(Collected data)

══════

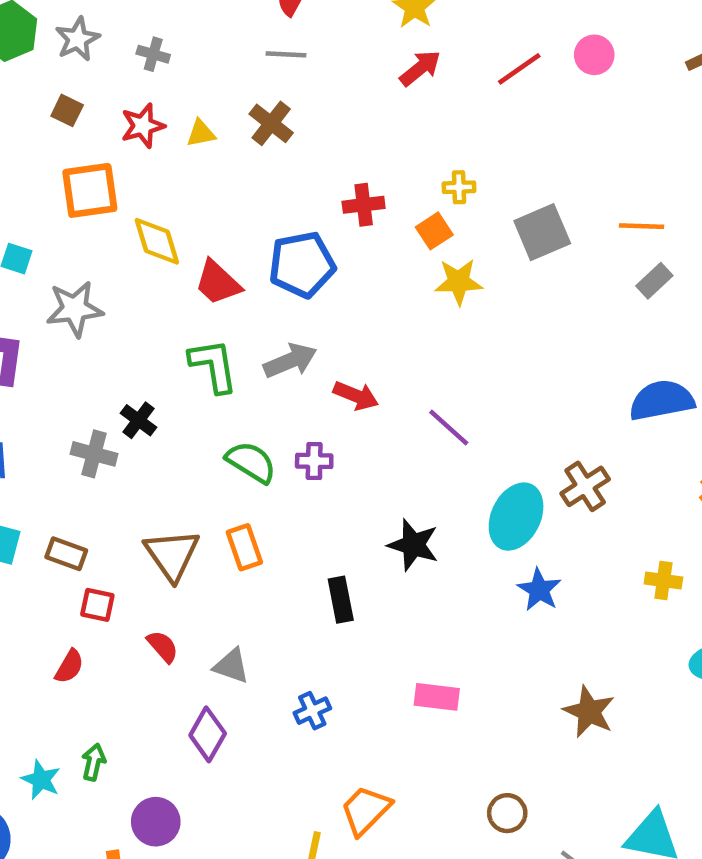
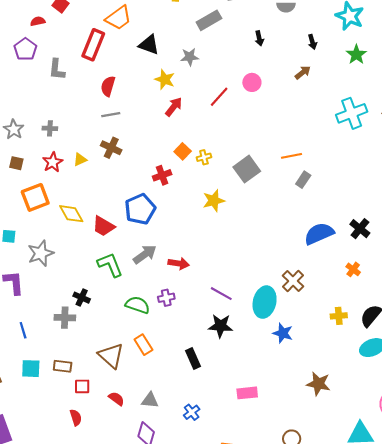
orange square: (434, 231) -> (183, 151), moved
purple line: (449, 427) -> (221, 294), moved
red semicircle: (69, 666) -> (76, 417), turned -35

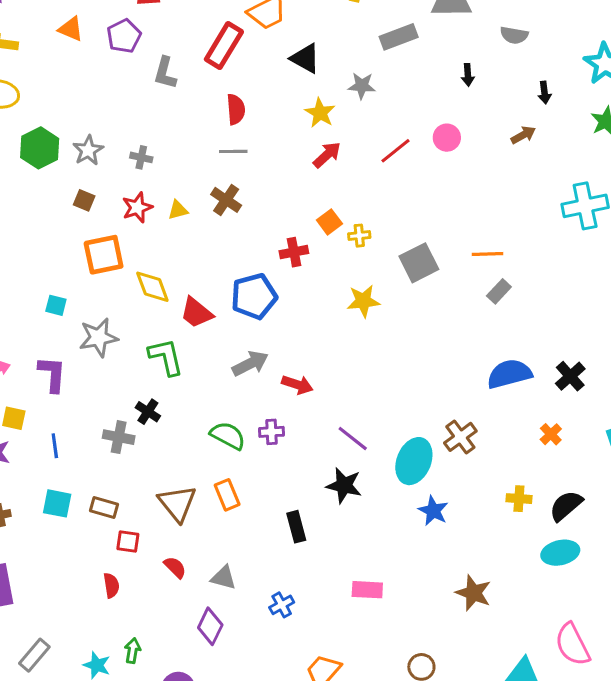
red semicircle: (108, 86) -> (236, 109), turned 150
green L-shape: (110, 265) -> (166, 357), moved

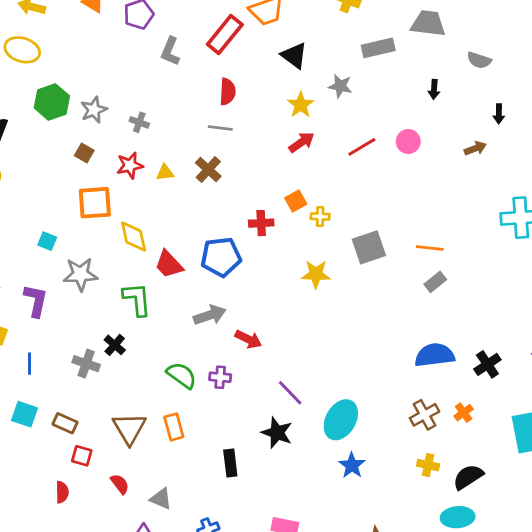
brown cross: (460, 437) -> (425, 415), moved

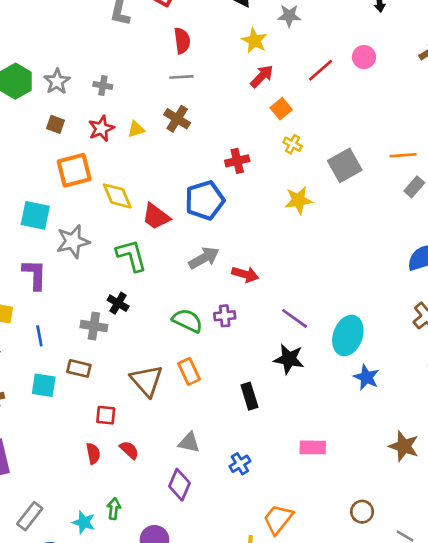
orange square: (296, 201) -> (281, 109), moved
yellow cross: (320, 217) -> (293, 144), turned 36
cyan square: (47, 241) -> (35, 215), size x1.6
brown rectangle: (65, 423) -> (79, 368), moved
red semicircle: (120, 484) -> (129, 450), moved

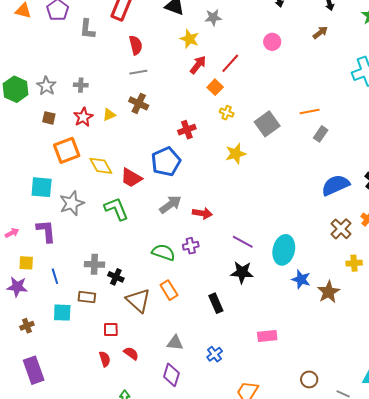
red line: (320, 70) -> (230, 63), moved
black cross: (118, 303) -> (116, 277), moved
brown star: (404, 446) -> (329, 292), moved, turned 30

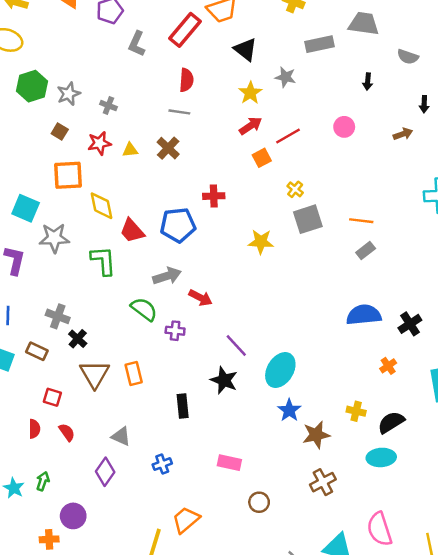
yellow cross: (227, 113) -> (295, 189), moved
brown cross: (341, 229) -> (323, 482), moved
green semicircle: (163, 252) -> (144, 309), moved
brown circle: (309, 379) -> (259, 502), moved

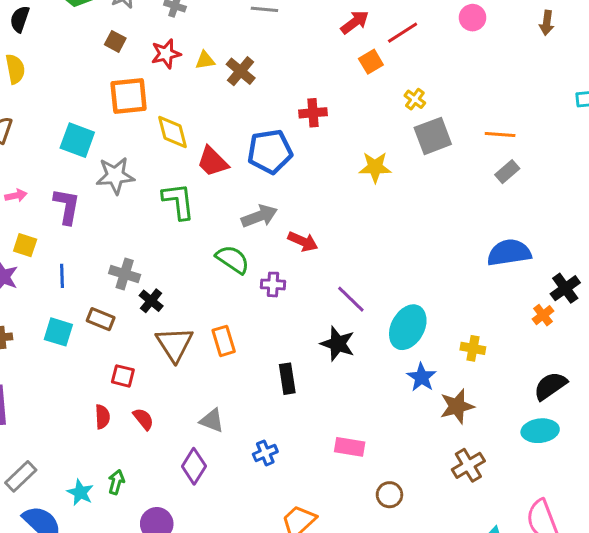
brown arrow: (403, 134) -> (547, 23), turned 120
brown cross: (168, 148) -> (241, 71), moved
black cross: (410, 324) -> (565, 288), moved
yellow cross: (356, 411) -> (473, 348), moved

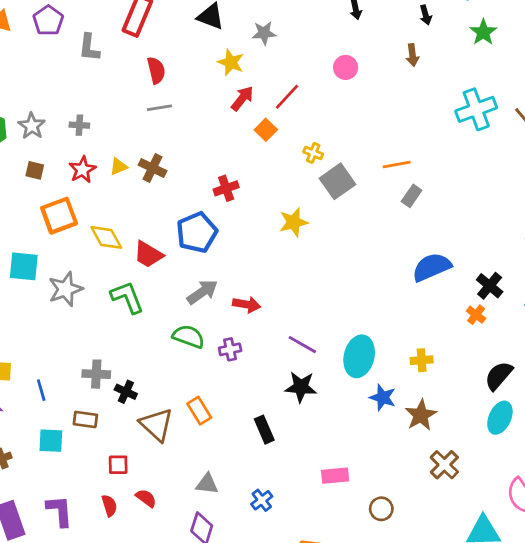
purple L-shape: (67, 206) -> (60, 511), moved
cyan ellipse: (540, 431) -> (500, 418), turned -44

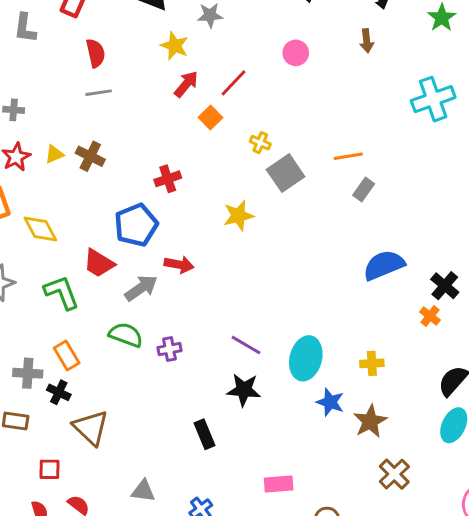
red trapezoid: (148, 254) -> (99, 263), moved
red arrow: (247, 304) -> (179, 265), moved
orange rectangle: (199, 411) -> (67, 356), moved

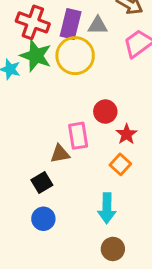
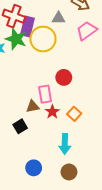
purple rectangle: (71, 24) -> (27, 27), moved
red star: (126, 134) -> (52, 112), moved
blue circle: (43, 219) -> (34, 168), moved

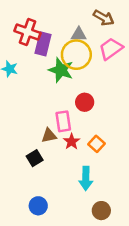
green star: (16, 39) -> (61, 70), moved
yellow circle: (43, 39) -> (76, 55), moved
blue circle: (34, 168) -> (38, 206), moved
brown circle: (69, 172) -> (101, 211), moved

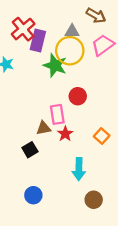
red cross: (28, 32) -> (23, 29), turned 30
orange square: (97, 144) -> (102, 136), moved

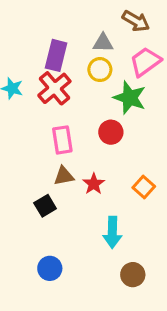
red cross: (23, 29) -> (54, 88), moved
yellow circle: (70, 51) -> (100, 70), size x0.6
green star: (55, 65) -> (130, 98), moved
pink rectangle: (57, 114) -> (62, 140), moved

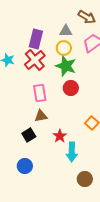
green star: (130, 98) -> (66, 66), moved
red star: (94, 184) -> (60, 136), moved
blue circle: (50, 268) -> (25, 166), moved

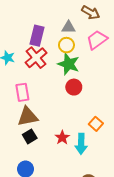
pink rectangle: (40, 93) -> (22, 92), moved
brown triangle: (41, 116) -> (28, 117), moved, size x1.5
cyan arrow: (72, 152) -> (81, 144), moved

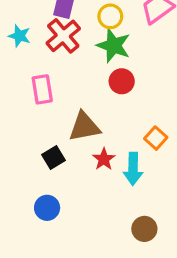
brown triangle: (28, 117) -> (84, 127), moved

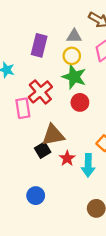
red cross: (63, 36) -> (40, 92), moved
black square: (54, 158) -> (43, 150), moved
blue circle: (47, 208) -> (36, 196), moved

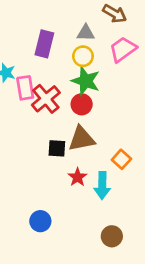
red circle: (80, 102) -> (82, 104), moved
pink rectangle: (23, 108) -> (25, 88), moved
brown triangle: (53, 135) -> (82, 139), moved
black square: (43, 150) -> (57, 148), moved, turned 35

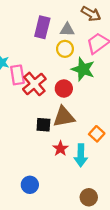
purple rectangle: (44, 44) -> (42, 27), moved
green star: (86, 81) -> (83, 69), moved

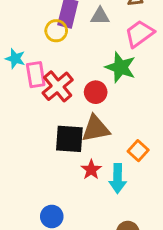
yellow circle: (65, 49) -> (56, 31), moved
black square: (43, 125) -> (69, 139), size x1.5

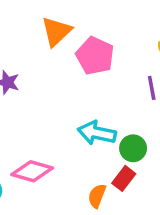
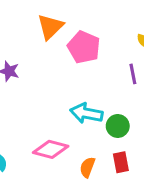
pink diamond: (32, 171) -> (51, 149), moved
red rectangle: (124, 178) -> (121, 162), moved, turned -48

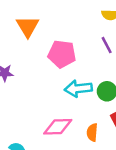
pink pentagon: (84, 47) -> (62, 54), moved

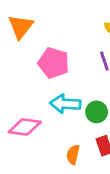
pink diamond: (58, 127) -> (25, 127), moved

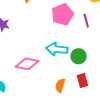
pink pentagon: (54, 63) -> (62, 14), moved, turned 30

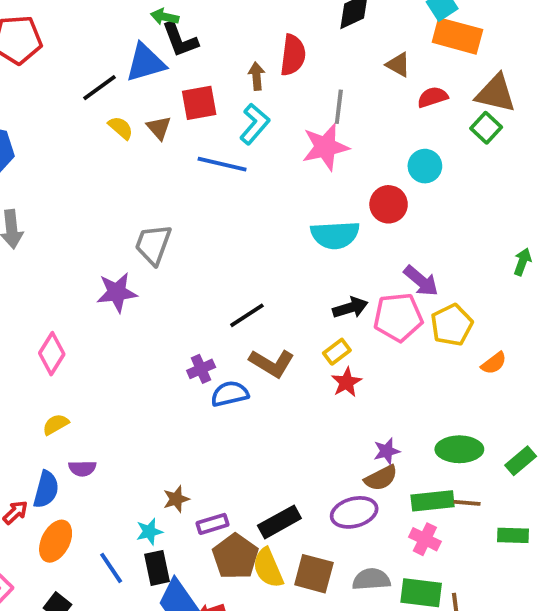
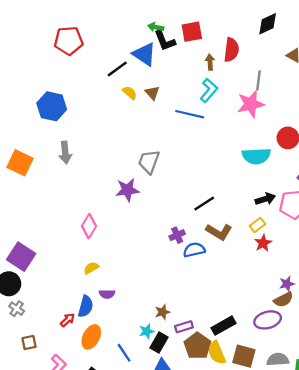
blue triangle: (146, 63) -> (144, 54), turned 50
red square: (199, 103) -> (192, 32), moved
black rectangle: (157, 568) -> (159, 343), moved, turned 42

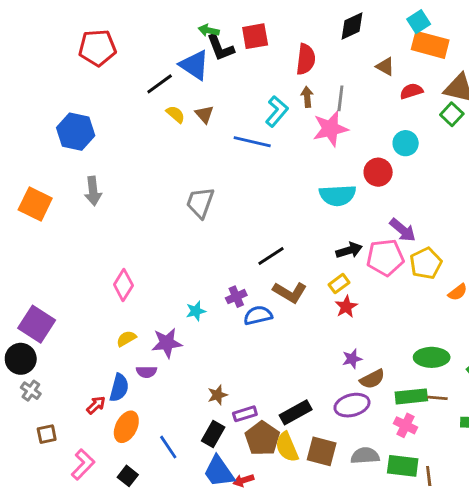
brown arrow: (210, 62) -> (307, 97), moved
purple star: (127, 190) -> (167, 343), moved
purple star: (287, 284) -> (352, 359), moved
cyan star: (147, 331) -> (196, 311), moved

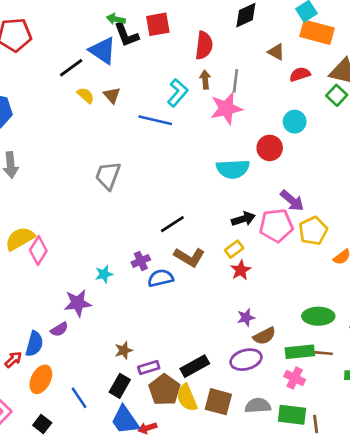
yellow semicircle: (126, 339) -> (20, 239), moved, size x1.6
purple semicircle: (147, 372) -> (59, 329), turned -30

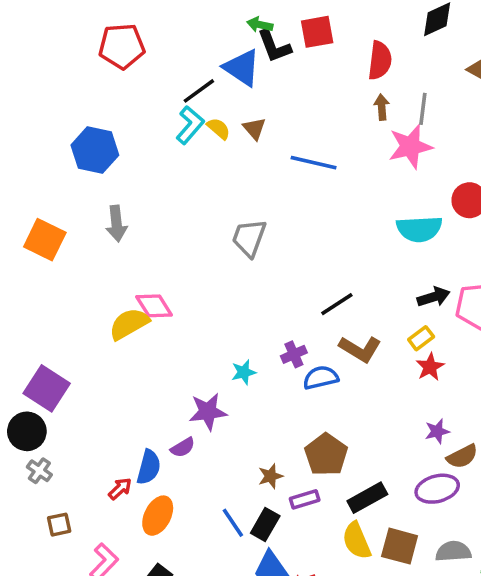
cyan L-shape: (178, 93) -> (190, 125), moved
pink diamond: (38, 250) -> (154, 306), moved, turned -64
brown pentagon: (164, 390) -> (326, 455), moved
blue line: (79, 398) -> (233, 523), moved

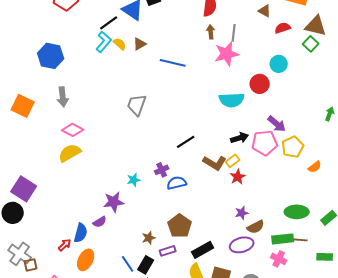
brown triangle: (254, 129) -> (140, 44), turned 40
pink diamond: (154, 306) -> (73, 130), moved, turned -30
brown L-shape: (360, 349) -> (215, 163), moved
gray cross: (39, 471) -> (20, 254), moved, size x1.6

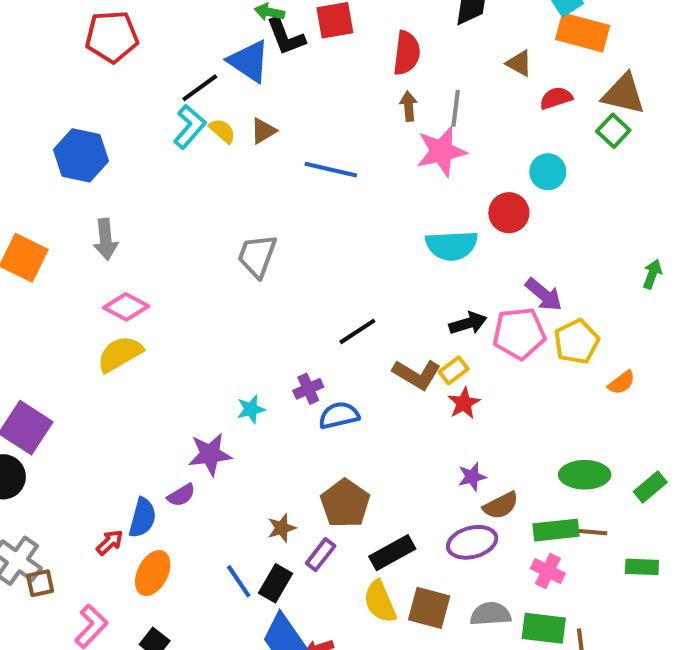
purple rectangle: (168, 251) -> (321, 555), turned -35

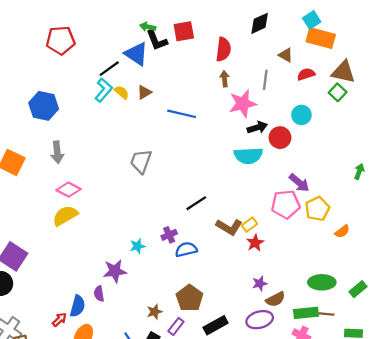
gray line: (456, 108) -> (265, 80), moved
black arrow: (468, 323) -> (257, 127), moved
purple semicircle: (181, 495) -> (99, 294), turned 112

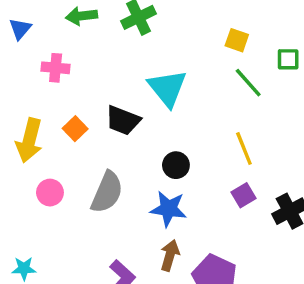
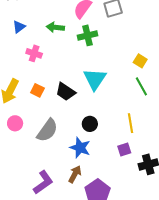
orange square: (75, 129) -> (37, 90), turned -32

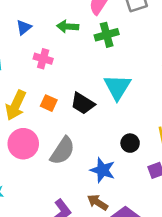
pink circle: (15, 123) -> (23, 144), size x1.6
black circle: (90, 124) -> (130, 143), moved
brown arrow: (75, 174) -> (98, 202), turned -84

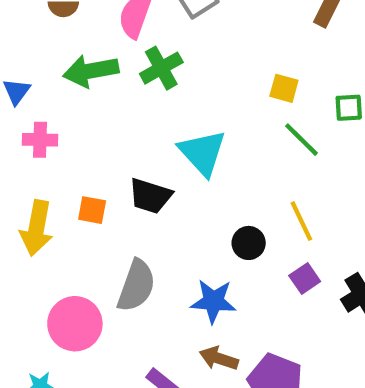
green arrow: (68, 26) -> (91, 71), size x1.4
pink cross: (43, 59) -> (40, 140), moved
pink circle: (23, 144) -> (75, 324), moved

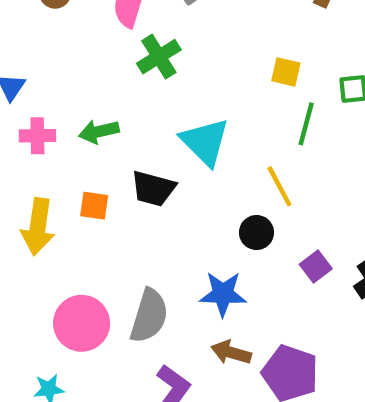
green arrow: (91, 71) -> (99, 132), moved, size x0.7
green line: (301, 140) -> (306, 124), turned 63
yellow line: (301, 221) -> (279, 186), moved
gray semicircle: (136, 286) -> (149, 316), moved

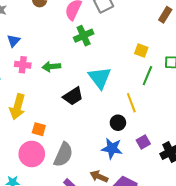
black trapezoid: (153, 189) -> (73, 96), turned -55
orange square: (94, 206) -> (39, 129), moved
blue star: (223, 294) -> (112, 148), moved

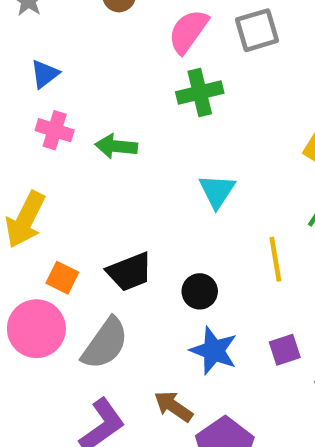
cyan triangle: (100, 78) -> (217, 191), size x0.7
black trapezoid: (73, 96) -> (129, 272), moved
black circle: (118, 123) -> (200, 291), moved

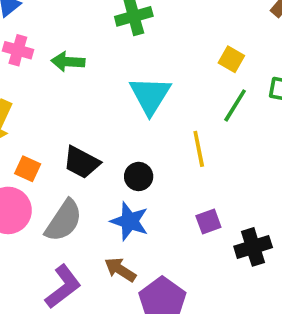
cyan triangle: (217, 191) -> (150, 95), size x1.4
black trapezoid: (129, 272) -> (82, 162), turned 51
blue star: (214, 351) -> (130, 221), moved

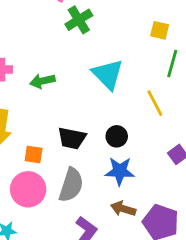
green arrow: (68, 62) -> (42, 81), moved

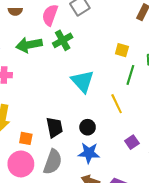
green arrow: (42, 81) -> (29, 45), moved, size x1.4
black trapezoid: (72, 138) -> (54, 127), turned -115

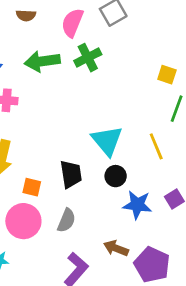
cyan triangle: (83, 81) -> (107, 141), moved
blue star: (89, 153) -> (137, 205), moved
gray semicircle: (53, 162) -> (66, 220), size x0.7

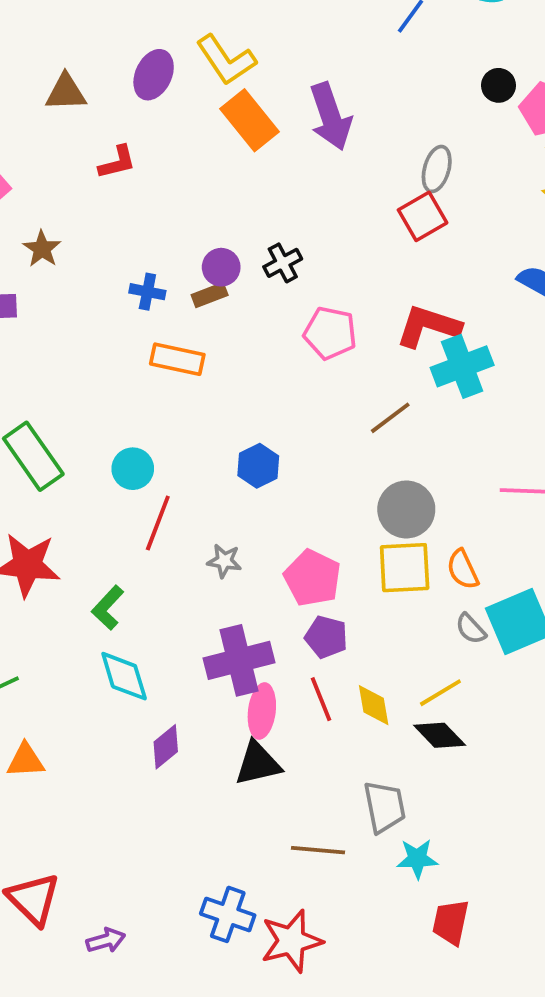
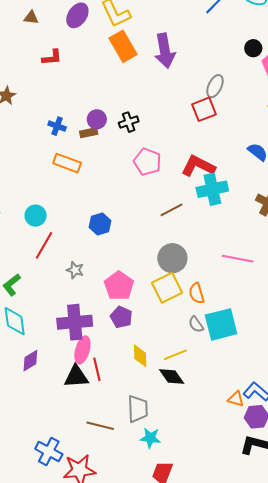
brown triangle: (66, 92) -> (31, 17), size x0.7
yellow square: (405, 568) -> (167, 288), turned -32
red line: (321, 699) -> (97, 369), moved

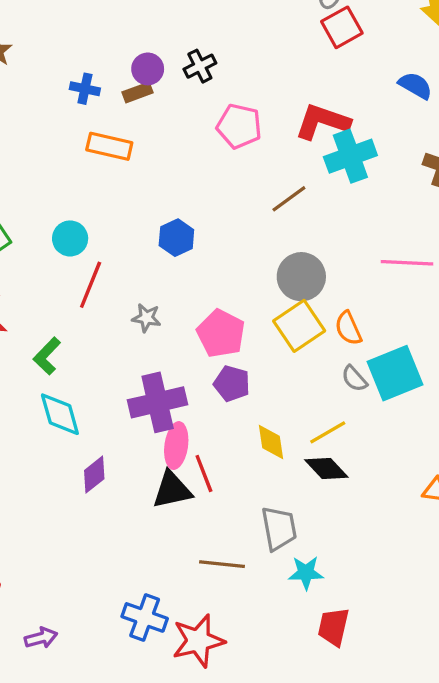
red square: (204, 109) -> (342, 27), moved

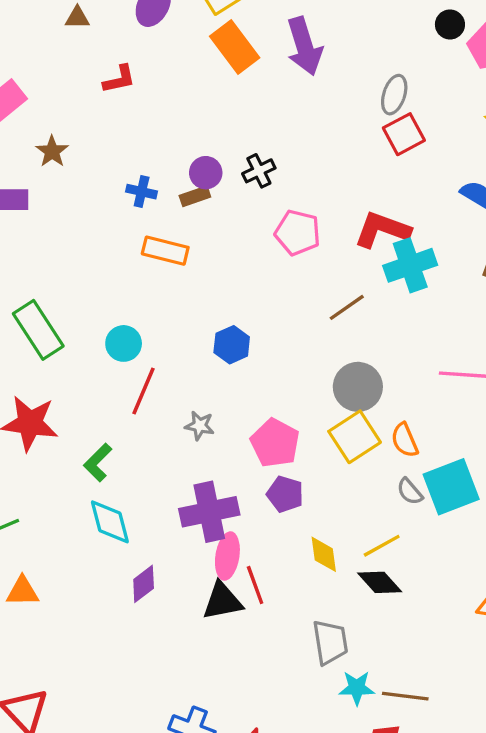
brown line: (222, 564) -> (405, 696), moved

══════

## Task goal
Make an exact copy of the lines above, beginning with the line with "blue circle: (34, 168) -> (38, 206), moved" and ending with the line with "cyan arrow: (72, 152) -> (81, 144), moved", and keep the pictures out of it.

## Completed exercise
blue circle: (34, 168) -> (38, 206), moved
brown circle: (69, 172) -> (101, 211), moved

red cross: (28, 32) -> (23, 29), turned 30
orange square: (97, 144) -> (102, 136), moved

red cross: (23, 29) -> (54, 88), moved
yellow circle: (70, 51) -> (100, 70), size x0.6
green star: (55, 65) -> (130, 98), moved
pink rectangle: (57, 114) -> (62, 140), moved

green star: (130, 98) -> (66, 66), moved
red star: (94, 184) -> (60, 136), moved
blue circle: (50, 268) -> (25, 166), moved

pink rectangle: (40, 93) -> (22, 92), moved
brown triangle: (41, 116) -> (28, 117), moved, size x1.5
cyan arrow: (72, 152) -> (81, 144), moved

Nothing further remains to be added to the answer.